---------- DATA EXCERPTS
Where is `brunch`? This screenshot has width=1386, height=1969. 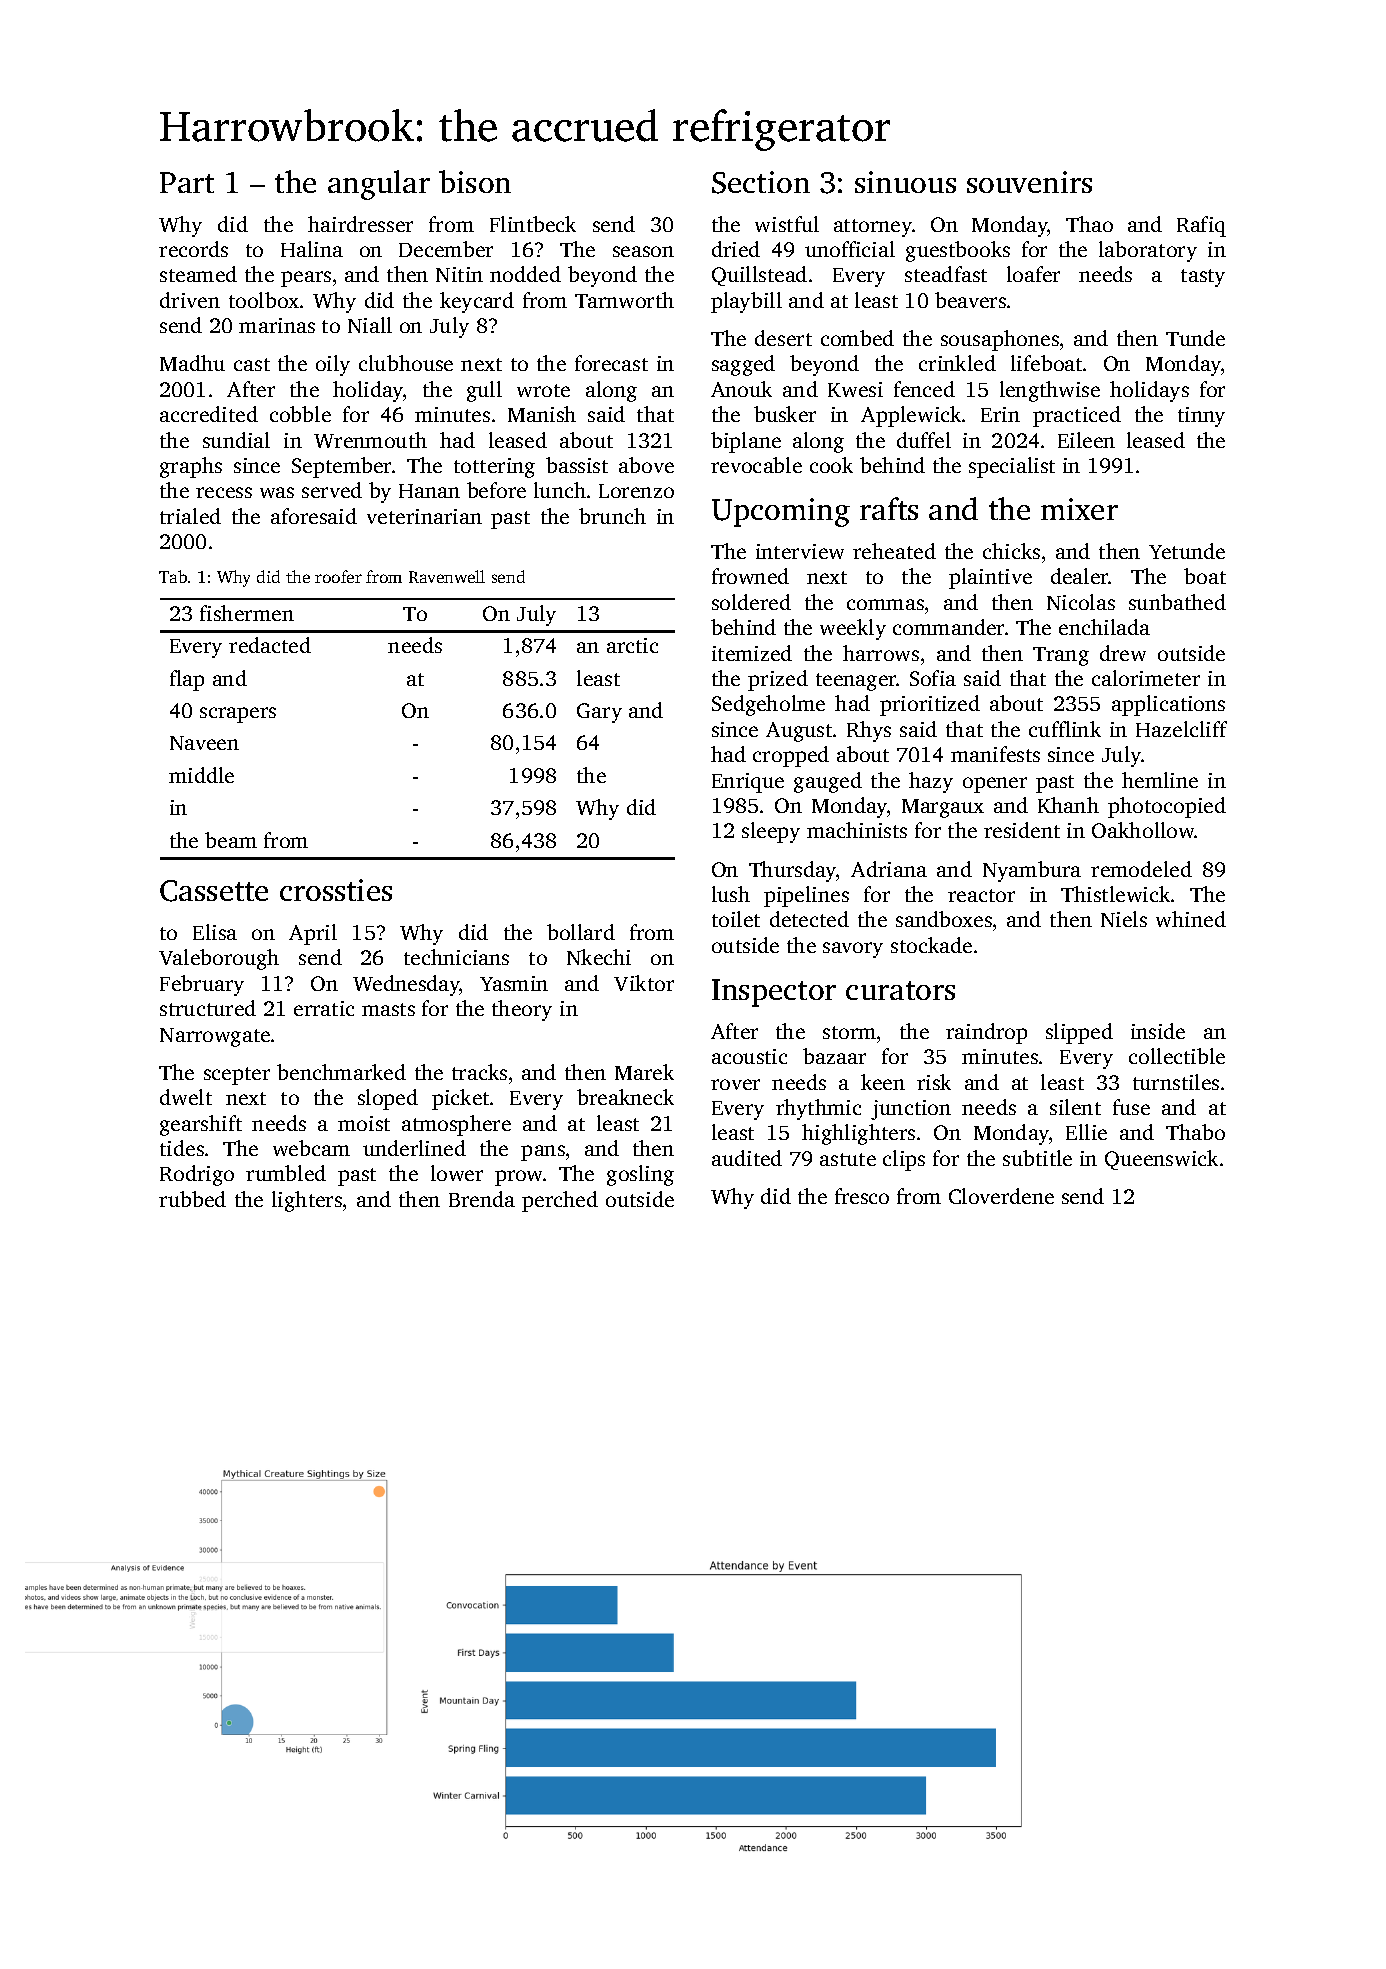 brunch is located at coordinates (612, 516).
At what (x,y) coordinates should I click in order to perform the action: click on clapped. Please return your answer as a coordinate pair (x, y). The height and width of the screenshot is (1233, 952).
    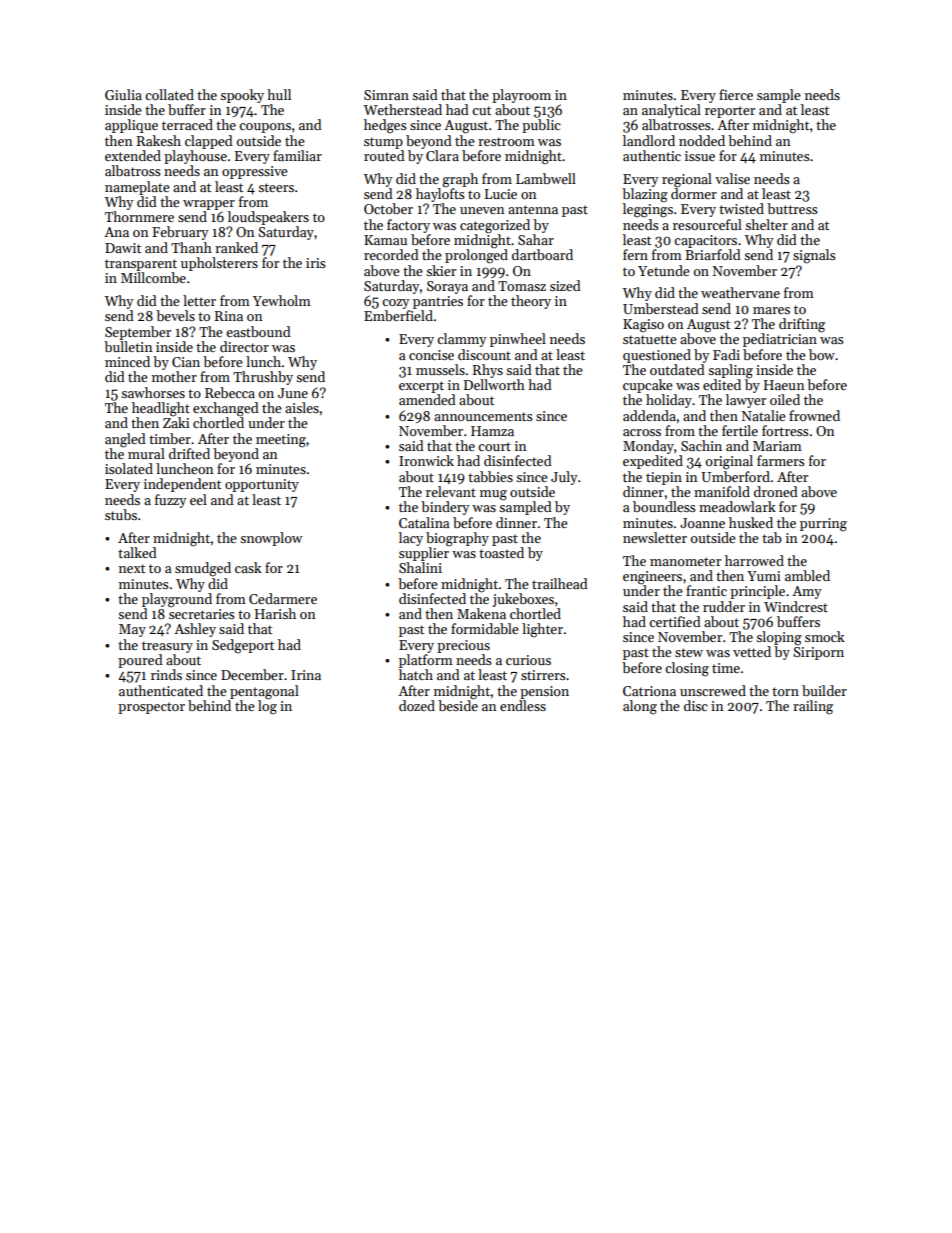
    Looking at the image, I should click on (209, 142).
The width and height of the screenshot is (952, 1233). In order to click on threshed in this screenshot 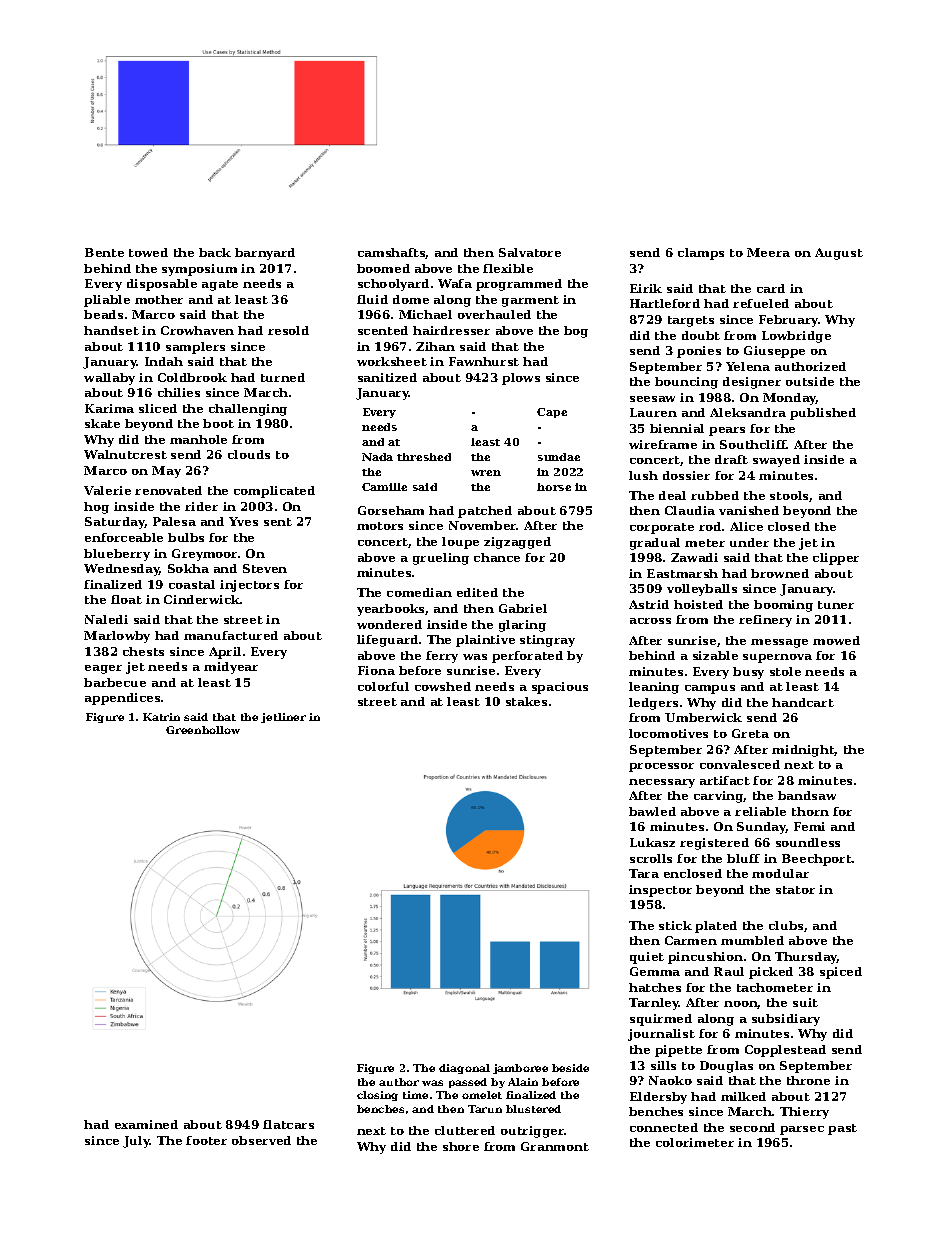, I will do `click(424, 457)`.
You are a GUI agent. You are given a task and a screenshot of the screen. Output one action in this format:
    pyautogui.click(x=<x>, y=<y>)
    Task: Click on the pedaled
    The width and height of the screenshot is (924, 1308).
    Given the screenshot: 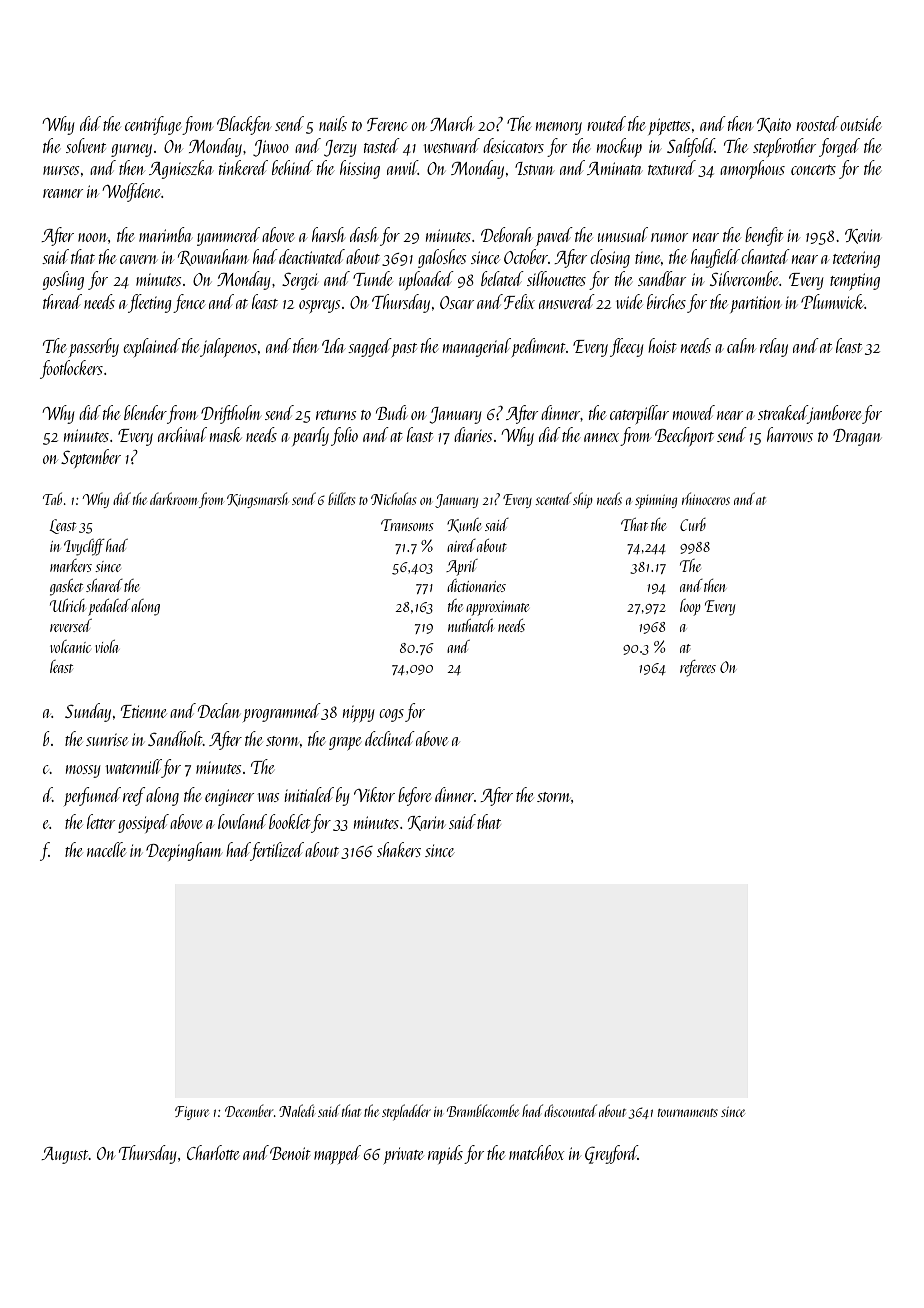 What is the action you would take?
    pyautogui.click(x=109, y=607)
--------------------
How many lines of the items above contain the string "should", with case counting? Reply with the number alone.

__TASK OUTPUT__.
2